Record excerpts
'''
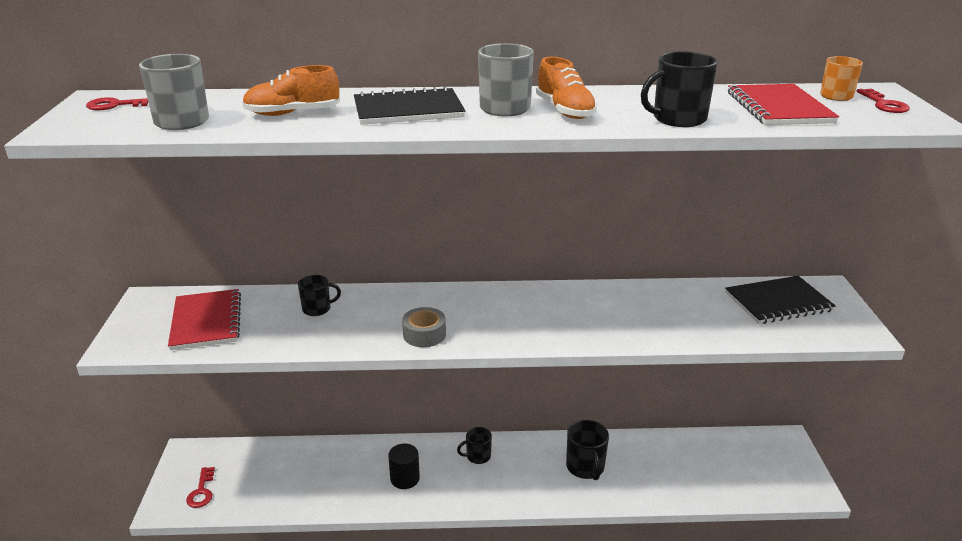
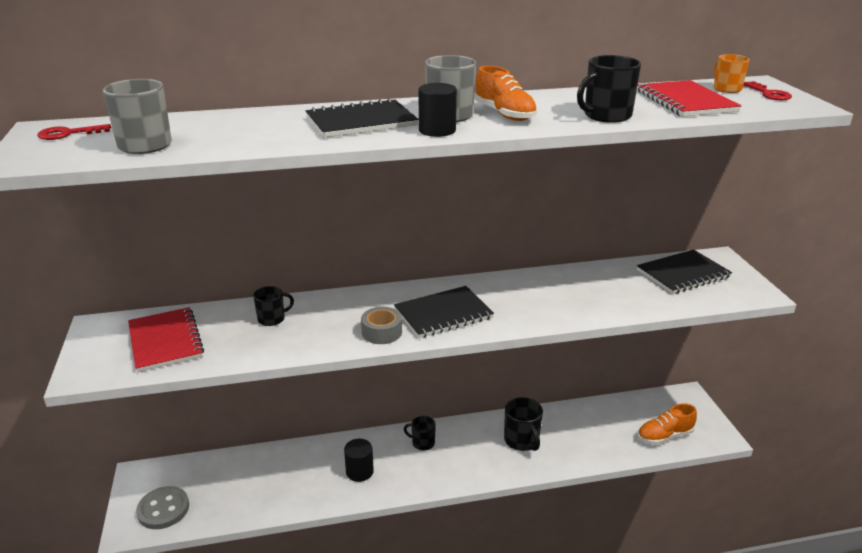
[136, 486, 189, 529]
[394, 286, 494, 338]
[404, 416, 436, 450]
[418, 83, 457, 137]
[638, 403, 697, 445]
'''
Reproduce exactly, with nothing added, the lines from the one that contains "[394, 286, 494, 338]" to the end of the data.

Answer section
[394, 286, 494, 338]
[404, 416, 436, 450]
[418, 83, 457, 137]
[638, 403, 697, 445]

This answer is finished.